What you are asked to do: Copy out the listing that follows exactly, dropping every picture.
[Data provided — start]
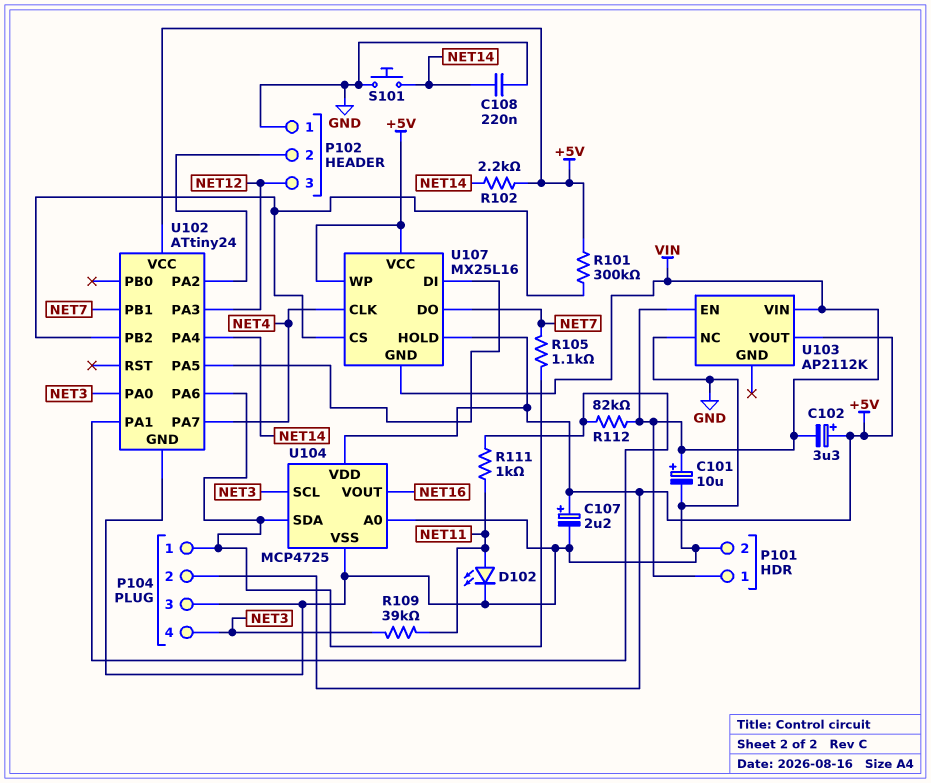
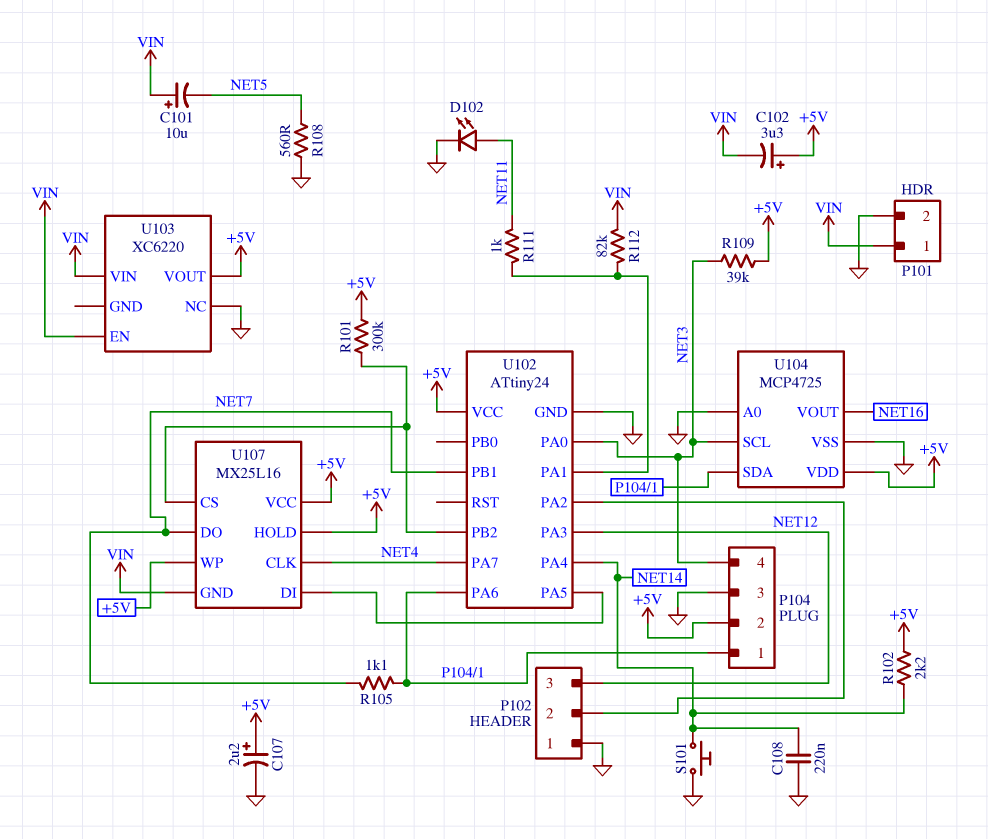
C101: 10uF (plus VIN, minus GND) -> 10uF (plus VIN, minus NET5)
R108: none -> 560 (GND, NET5)
R109: 39k (NET3, NET11) -> 39k (+5V, NET3)
U103: AP2112K -> XC6220

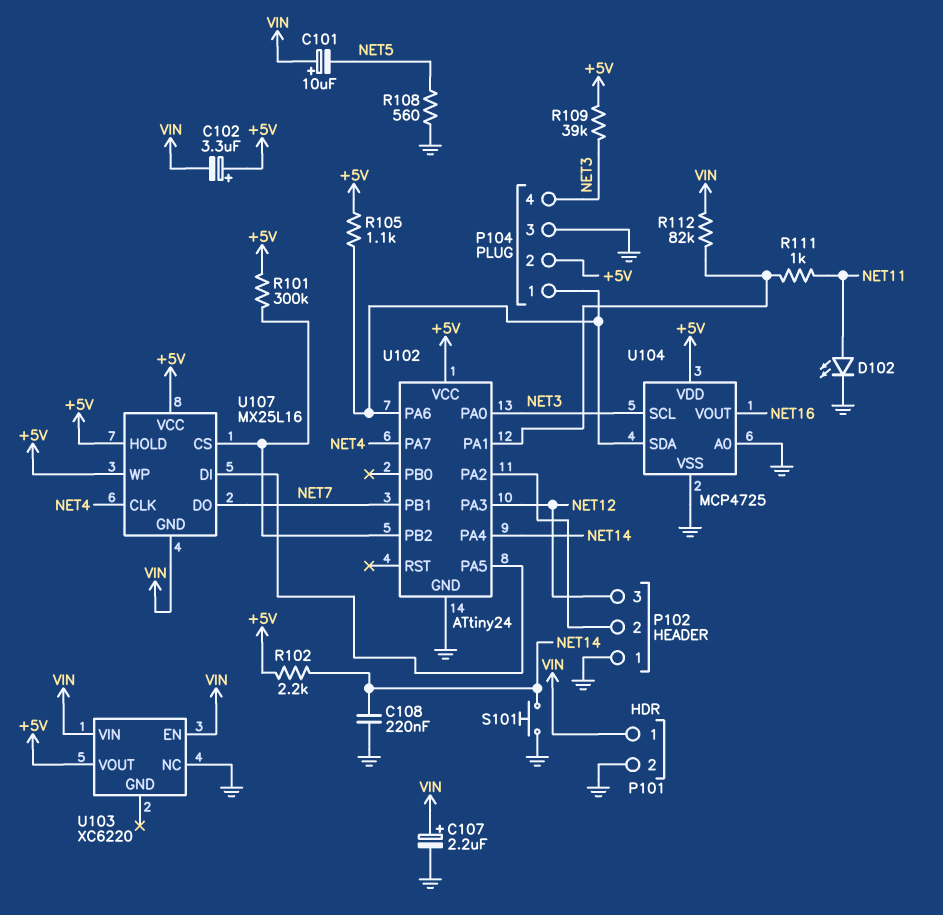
C107: 2.2uF (plus +5V, minus GND) -> 2.2uF (plus VIN, minus GND)
R105: 1.1k (NET7, P104/1) -> 1.1k (+5V, P104/1)

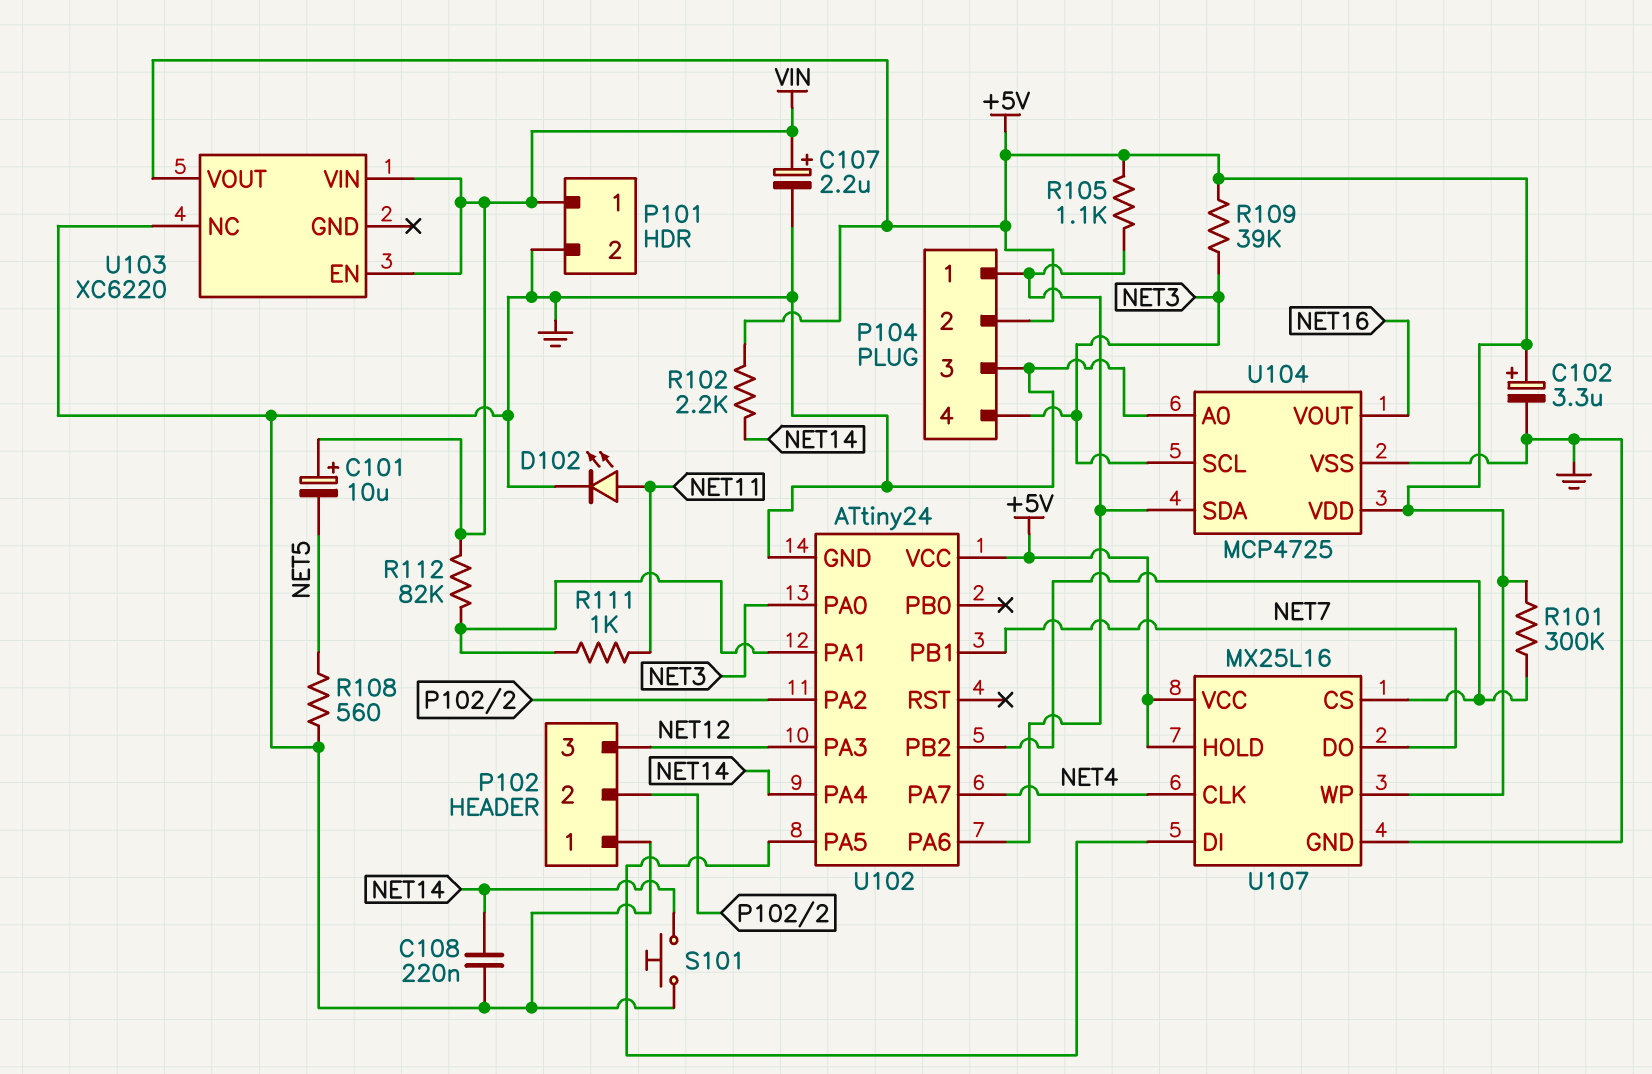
C102: 3.3uF (plus +5V, minus VIN) -> 3.3uF (plus +5V, minus GND)
U107 pin GND: VIN -> GND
[Data provided — finish]
Answer for the task:
C101: 10uF (plus VIN, minus GND) -> 10uF (plus VIN, minus NET5)
R108: none -> 560 (GND, NET5)
R109: 39k (NET3, NET11) -> 39k (+5V, NET3)
U103: AP2112K -> XC6220

C107: 2.2uF (plus +5V, minus GND) -> 2.2uF (plus VIN, minus GND)
R105: 1.1k (NET7, P104/1) -> 1.1k (+5V, P104/1)

C102: 3.3uF (plus +5V, minus VIN) -> 3.3uF (plus +5V, minus GND)
U107 pin GND: VIN -> GND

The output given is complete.